Work instruction: Reproduce the line containing "P202 pin 2: VDD -> GND" and every line after it through the end of the records. Include nothing else.

:: Provided records ::

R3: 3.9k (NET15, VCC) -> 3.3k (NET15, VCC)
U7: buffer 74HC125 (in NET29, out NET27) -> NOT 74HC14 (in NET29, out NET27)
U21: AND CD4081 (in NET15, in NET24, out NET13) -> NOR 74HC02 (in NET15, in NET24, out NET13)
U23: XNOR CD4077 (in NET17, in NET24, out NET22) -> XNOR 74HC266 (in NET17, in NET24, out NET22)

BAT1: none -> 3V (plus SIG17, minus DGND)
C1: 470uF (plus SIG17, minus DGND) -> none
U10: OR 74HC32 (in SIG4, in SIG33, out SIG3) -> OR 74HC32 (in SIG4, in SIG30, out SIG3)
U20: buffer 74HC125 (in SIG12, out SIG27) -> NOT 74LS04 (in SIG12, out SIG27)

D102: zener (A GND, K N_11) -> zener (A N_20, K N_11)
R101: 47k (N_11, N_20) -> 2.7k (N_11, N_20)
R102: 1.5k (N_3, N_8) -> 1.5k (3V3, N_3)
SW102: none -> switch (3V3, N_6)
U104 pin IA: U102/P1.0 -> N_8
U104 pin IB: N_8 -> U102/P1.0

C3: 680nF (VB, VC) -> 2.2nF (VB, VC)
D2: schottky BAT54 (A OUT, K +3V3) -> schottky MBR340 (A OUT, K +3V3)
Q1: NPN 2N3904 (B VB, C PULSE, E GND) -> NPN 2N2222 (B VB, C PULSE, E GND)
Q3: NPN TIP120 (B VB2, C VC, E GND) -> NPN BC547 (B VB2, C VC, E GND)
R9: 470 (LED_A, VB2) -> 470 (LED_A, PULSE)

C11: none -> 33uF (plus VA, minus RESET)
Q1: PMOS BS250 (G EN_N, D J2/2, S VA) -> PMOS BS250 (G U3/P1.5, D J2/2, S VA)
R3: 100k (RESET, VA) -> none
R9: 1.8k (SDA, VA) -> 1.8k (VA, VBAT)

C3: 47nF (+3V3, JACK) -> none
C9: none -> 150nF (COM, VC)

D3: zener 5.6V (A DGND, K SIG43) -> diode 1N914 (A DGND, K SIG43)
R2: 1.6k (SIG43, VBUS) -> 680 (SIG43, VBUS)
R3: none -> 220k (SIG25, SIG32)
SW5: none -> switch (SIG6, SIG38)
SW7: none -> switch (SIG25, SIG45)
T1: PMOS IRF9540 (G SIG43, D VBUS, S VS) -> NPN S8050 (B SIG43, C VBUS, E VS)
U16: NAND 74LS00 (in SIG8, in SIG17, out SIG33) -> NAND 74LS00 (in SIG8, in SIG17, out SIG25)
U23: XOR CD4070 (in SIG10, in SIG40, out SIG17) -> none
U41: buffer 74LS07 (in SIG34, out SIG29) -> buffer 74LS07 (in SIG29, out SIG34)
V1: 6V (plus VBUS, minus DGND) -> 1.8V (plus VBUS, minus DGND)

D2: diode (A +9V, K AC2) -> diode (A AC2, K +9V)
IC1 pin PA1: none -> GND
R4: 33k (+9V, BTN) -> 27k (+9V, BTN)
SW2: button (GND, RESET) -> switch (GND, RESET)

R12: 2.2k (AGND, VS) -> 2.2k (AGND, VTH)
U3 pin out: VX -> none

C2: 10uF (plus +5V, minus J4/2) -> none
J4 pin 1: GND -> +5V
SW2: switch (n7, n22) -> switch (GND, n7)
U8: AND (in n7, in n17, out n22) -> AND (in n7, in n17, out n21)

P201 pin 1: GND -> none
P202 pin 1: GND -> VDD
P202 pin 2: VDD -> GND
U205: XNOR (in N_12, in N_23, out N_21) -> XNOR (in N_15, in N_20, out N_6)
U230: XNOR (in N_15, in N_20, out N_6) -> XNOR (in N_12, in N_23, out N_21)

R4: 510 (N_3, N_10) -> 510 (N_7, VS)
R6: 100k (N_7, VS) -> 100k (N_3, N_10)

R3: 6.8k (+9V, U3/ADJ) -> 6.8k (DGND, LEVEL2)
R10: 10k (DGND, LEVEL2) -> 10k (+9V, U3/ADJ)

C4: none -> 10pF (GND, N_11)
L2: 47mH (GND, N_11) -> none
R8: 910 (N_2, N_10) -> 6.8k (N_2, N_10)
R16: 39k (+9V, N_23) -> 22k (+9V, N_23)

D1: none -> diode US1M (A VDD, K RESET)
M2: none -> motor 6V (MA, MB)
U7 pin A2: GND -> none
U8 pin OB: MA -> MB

:::

Reply:
P202 pin 2: VDD -> GND
U205: XNOR (in N_12, in N_23, out N_21) -> XNOR (in N_15, in N_20, out N_6)
U230: XNOR (in N_15, in N_20, out N_6) -> XNOR (in N_12, in N_23, out N_21)

R4: 510 (N_3, N_10) -> 510 (N_7, VS)
R6: 100k (N_7, VS) -> 100k (N_3, N_10)

R3: 6.8k (+9V, U3/ADJ) -> 6.8k (DGND, LEVEL2)
R10: 10k (DGND, LEVEL2) -> 10k (+9V, U3/ADJ)

C4: none -> 10pF (GND, N_11)
L2: 47mH (GND, N_11) -> none
R8: 910 (N_2, N_10) -> 6.8k (N_2, N_10)
R16: 39k (+9V, N_23) -> 22k (+9V, N_23)

D1: none -> diode US1M (A VDD, K RESET)
M2: none -> motor 6V (MA, MB)
U7 pin A2: GND -> none
U8 pin OB: MA -> MB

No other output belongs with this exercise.